[Opening EXERCISE DATA section]
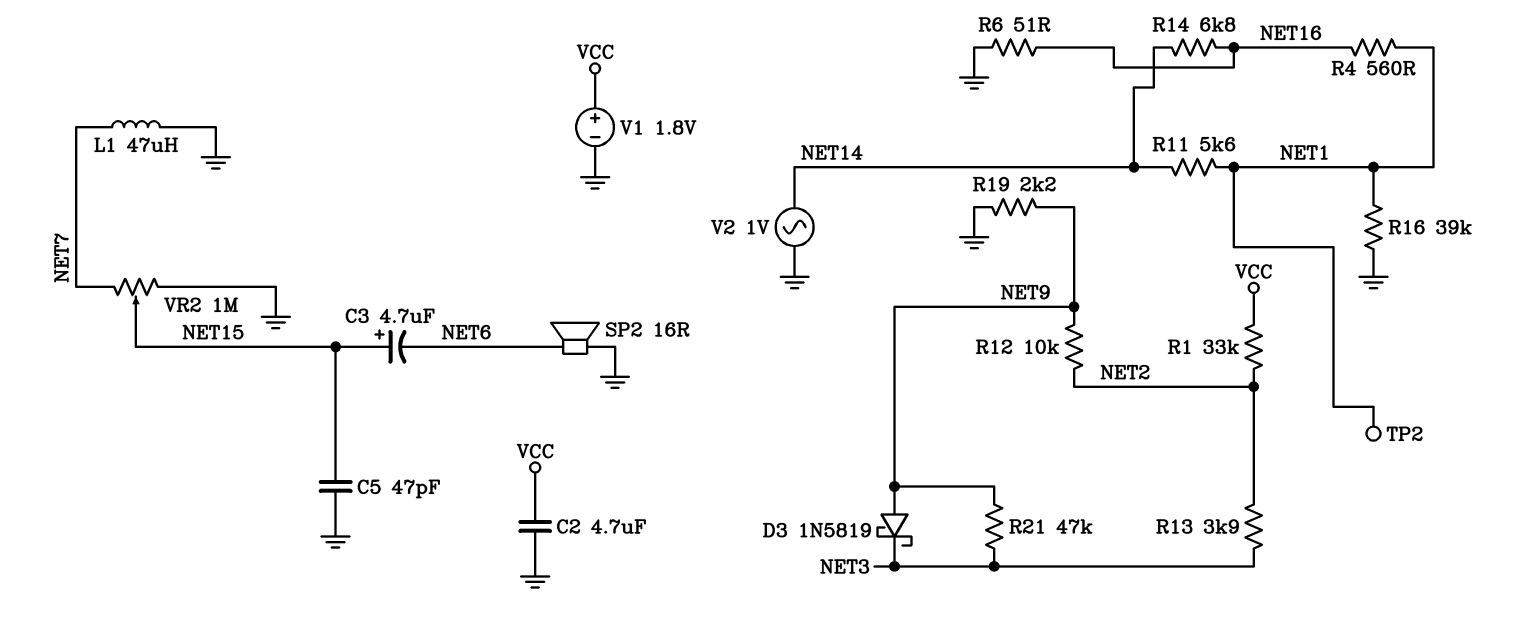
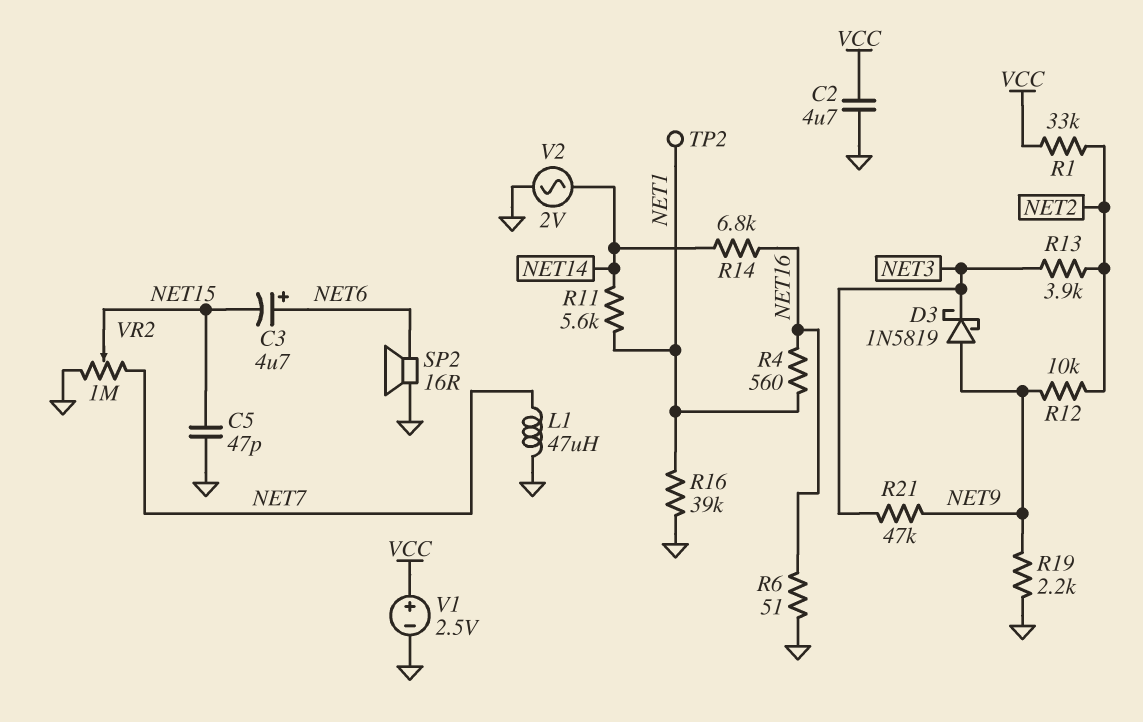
C3: 4.7uF (plus NET15, minus NET6) -> 4.7uF (plus NET6, minus NET15)
V1: 1.8V (plus VCC, minus GND) -> 2.5V (plus VCC, minus GND)
V2: AC 1V (GND, NET14) -> AC 2V (GND, NET14)

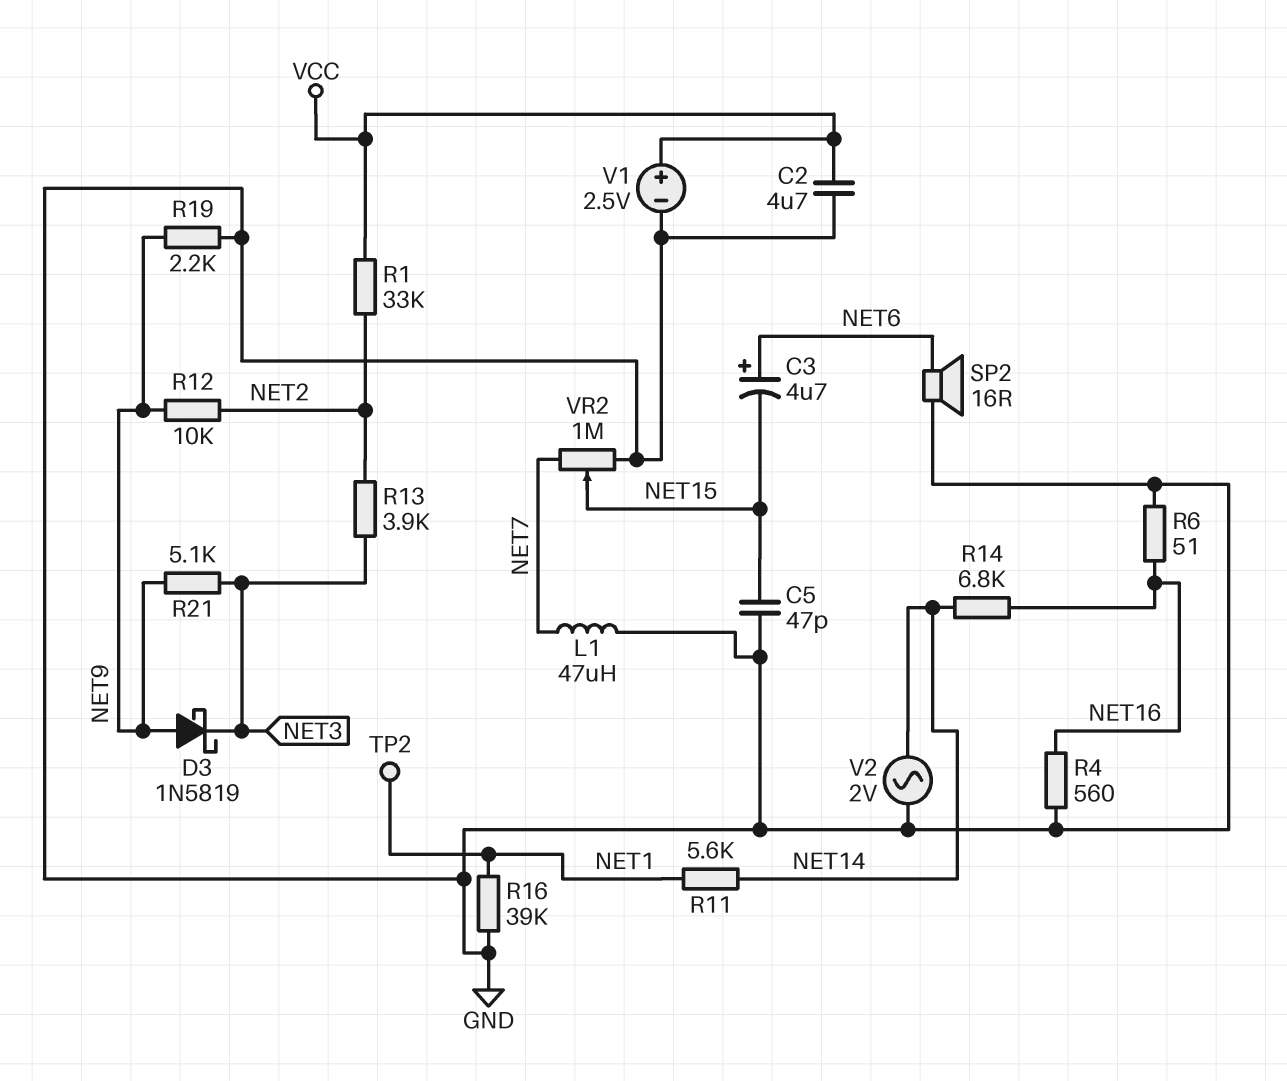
R4: 560 (NET1, NET16) -> 560 (GND, NET16)
R21: 47k (NET3, NET9) -> 5.1k (NET3, NET9)

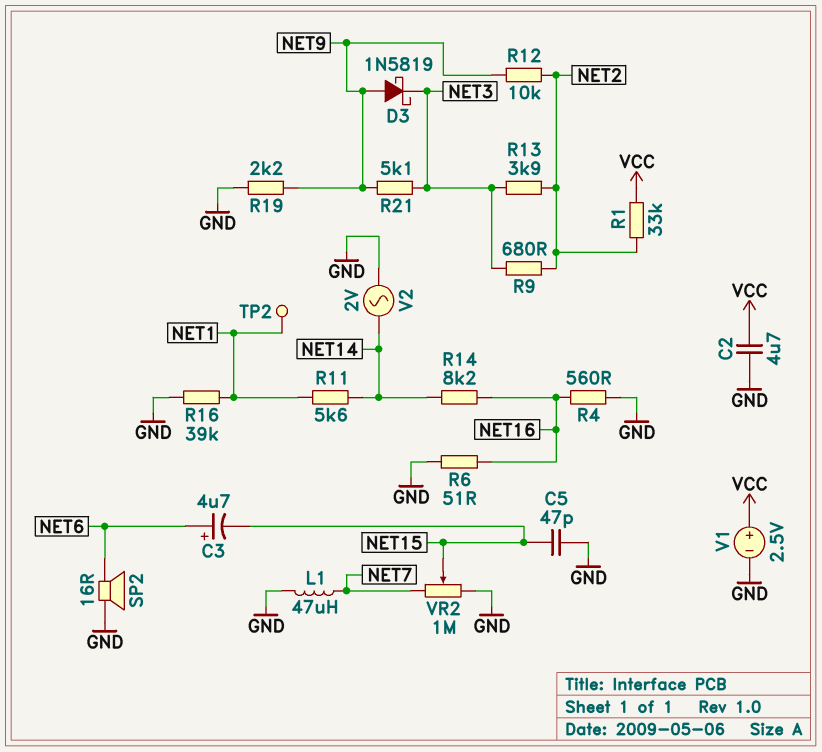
R9: none -> 680 (NET2, NET3)
R14: 6.8k (NET14, NET16) -> 8.2k (NET14, NET16)

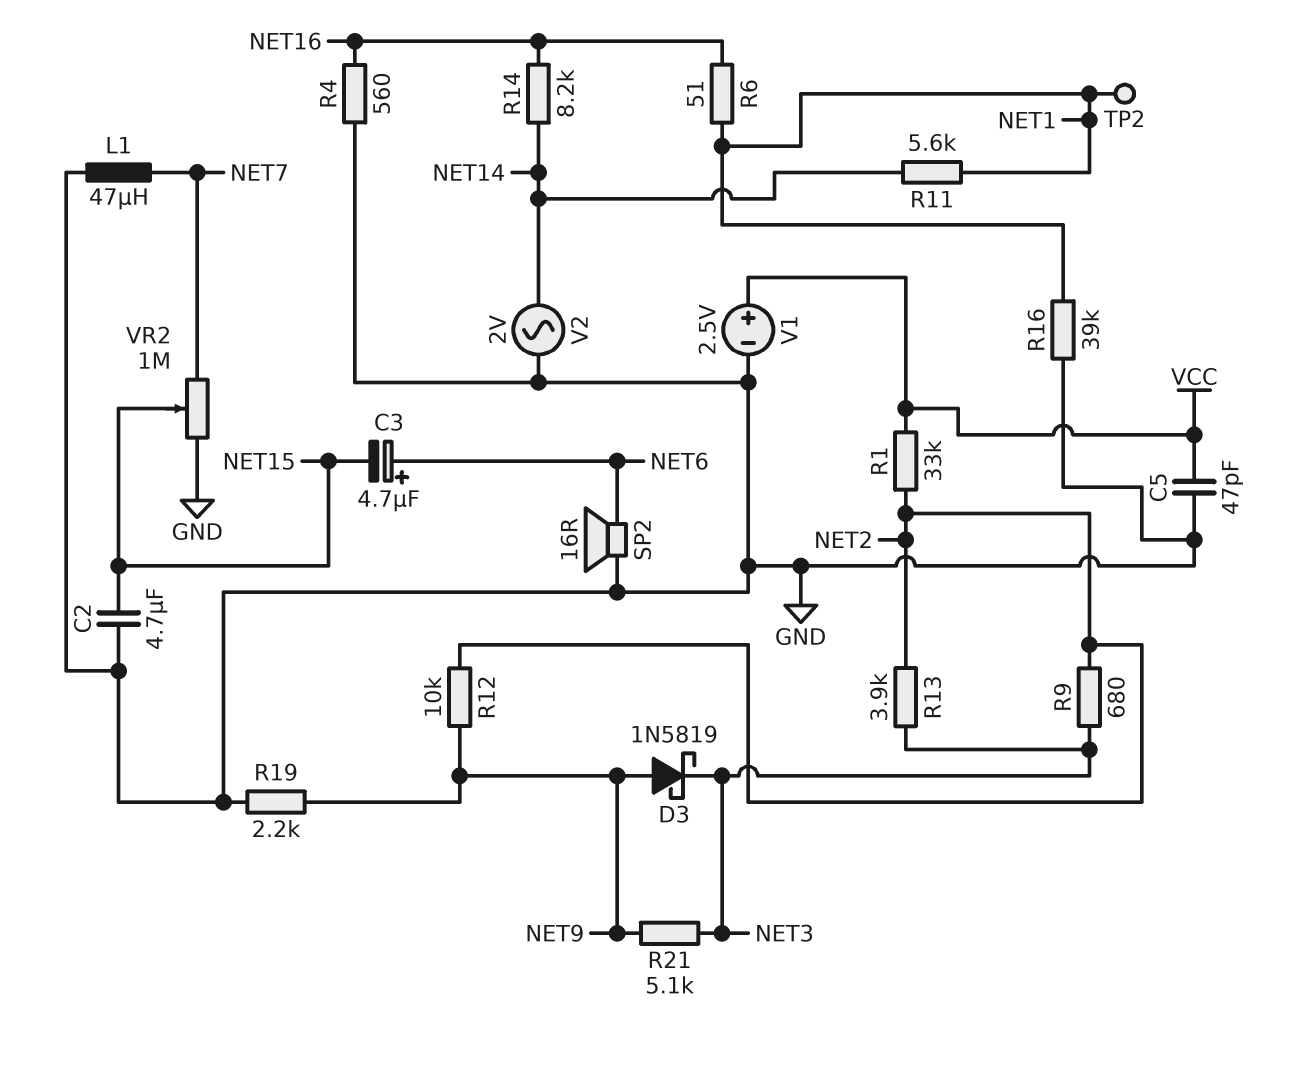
C2: 4.7uF (GND, VCC) -> 4.7uF (GND, NET15)
C5: 47pF (GND, NET15) -> 47pF (GND, VCC)
R6: 51 (GND, NET16) -> 51 (NET1, NET16)

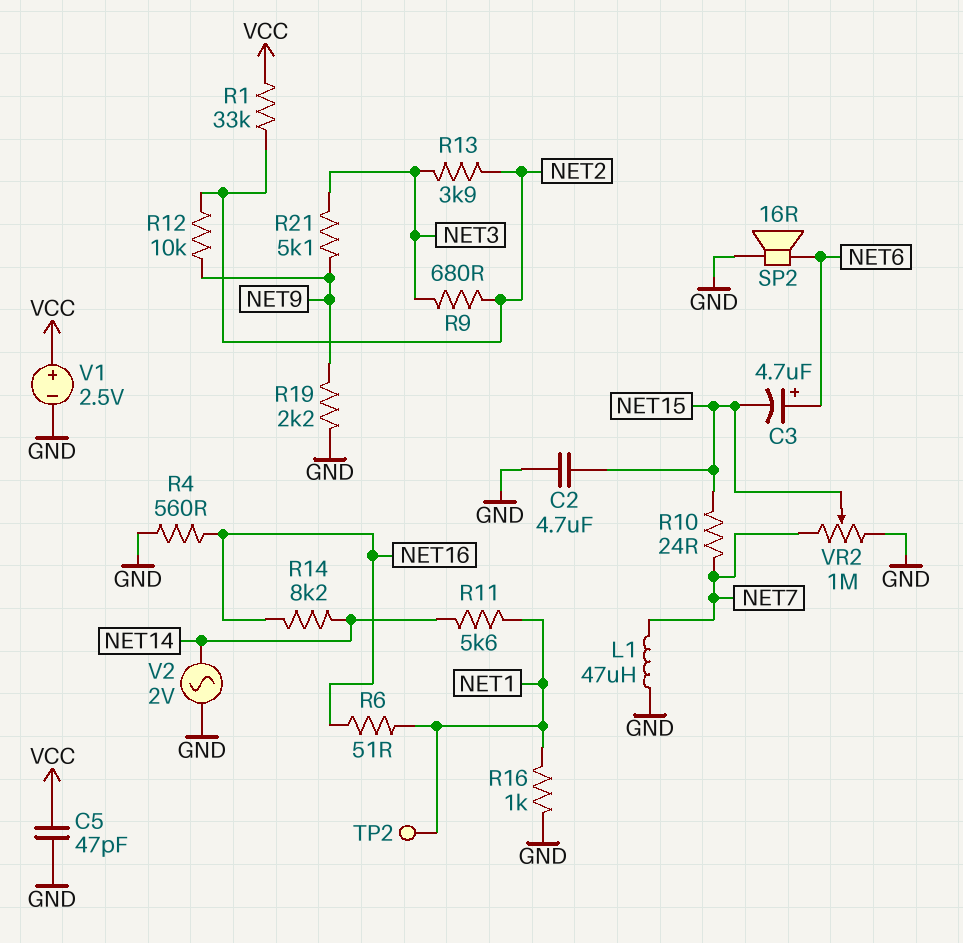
D3: schottky 1N5819 (A NET9, K NET3) -> none
R10: none -> 24 (NET7, NET15)
R16: 39k (GND, NET1) -> 1k (GND, NET1)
[Closing EXERCISE DATA section]
◆ WHAT IS EXPECTED
Every line from the data above that contains "plus" must appear in the answer.

◆ OUTPUT OF THE EXERCISE
C3: 4.7uF (plus NET15, minus NET6) -> 4.7uF (plus NET6, minus NET15)
V1: 1.8V (plus VCC, minus GND) -> 2.5V (plus VCC, minus GND)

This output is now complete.